*Instructions to follow*.
Count every line in the records below that contains the string "counterclockwise". Report that number alone.

Object change descriptions:

%%

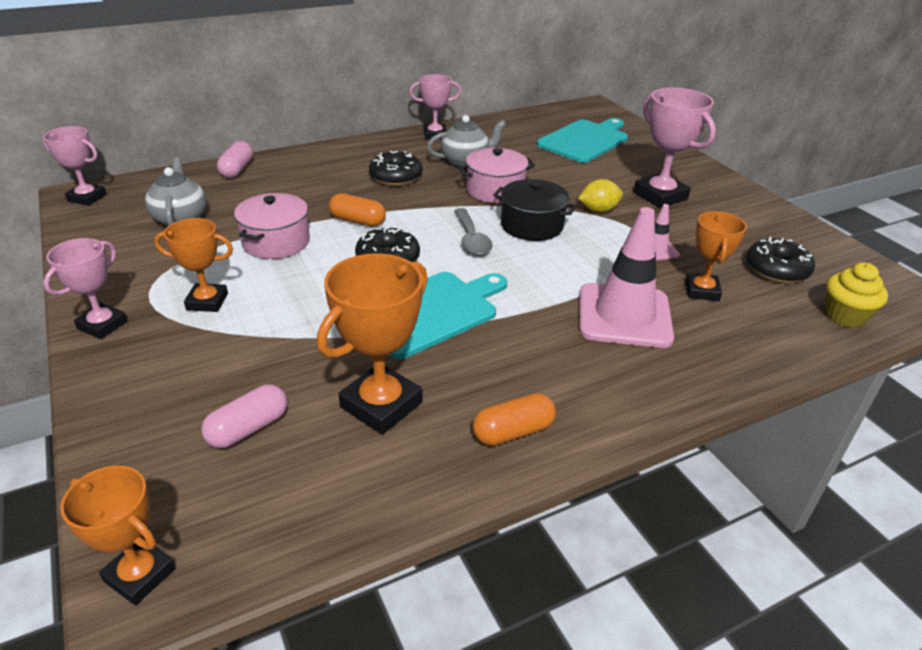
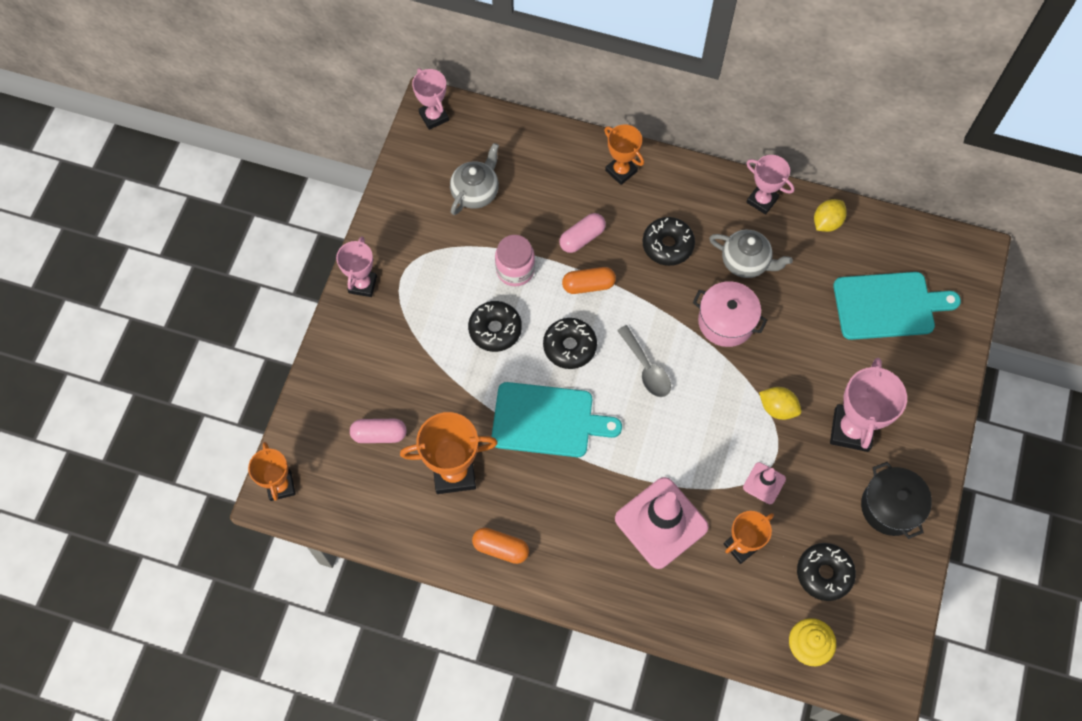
camera: 45 degrees right, 30 degrees up
(102, 325) = (362, 284): pink trophy -> pink trophy turned 60 degrees counterclockwise
(207, 301) = (430, 306): orange trophy -> orange trophy (621, 171)
(237, 170) = (559, 147): pink capsule -> pink capsule (582, 238)
(276, 242) = (515, 270): pink pot -> pink jar
(300, 283) = (495, 329): none -> black donut
(357, 221) = (588, 285): orange capsule -> orange capsule turned 75 degrees counterclockwise
(471, 239) = (646, 368): grey spoon -> grey spoon turned 60 degrees counterclockwise
(492, 127) = (826, 222): none -> yellow lemon
(532, 225) = (705, 386): black pot -> black pot (890, 507)

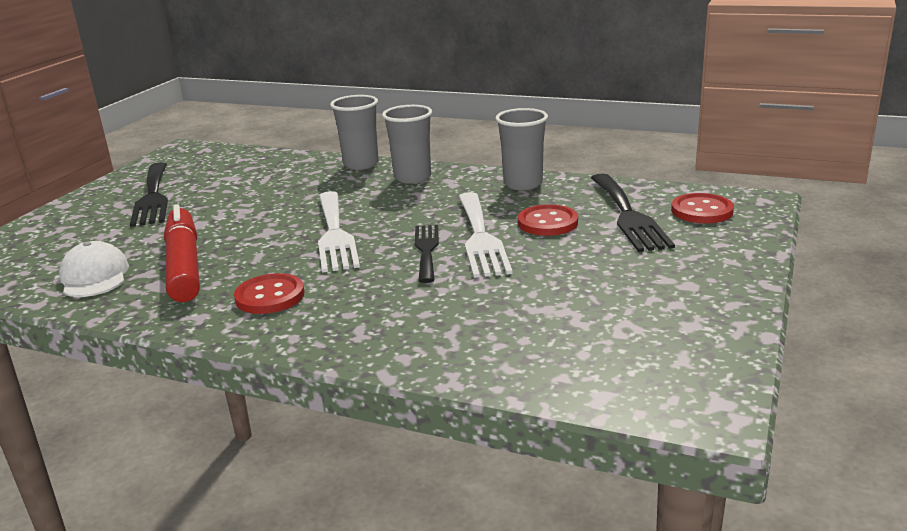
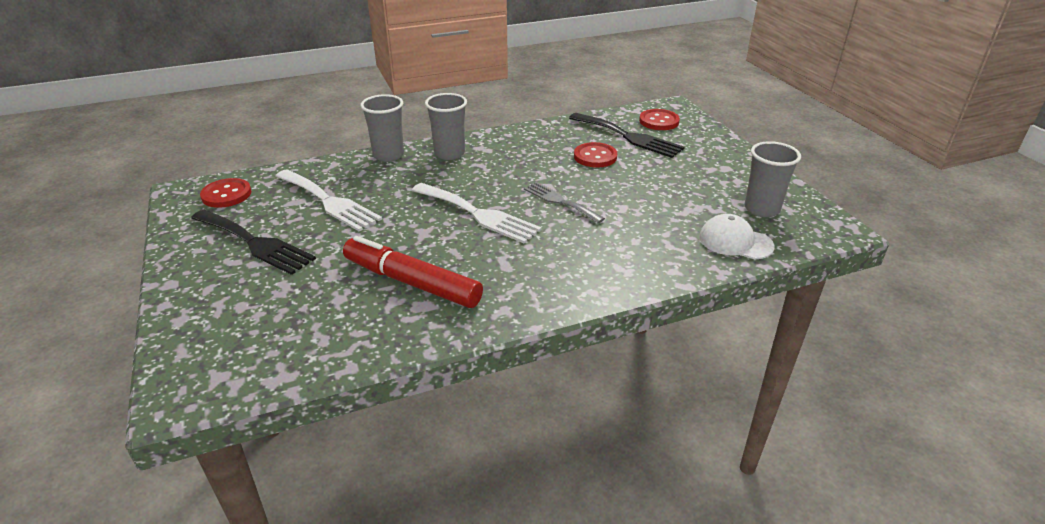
camera: 45 degrees left, 10 degrees up
(94, 276) = (353, 324): white cap -> white cap (735, 241)
(270, 296) = (523, 274): red button -> red button (226, 195)
(426, 250) = (560, 201): black fork -> grey fork
(480, 238) = (576, 181): white fork -> white fork (329, 202)
(523, 184) = (532, 135): grey cup -> grey cup (761, 209)

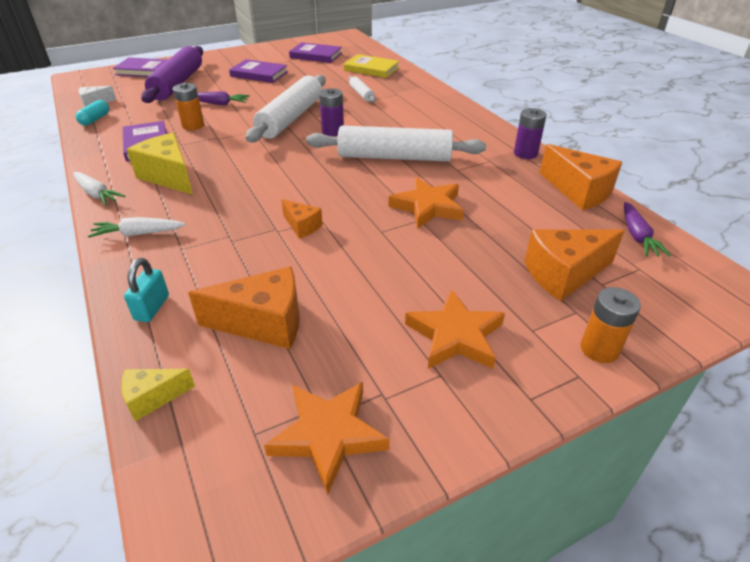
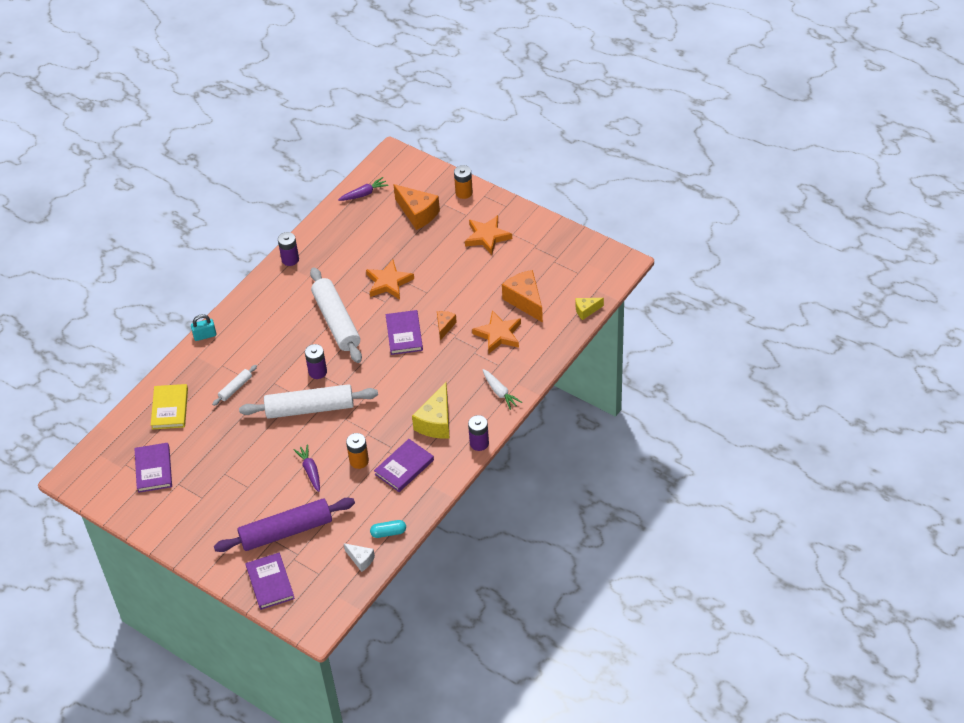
camera: 115 degrees left, 10 degrees up
(97, 194) = (479, 443): white carrot -> purple battery
(152, 308) = (545, 345): turquoise padlock -> turquoise padlock (205, 335)
(153, 398) = (586, 310): yellow cheese -> yellow cheese turned 120 degrees clockwise
(259, 74) = (229, 485): purple book -> purple book (404, 334)
(328, 435) = (563, 253): orange star -> orange star (498, 335)
(578, 191) = (328, 224): orange cheese -> none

%%

*Task answer*.
3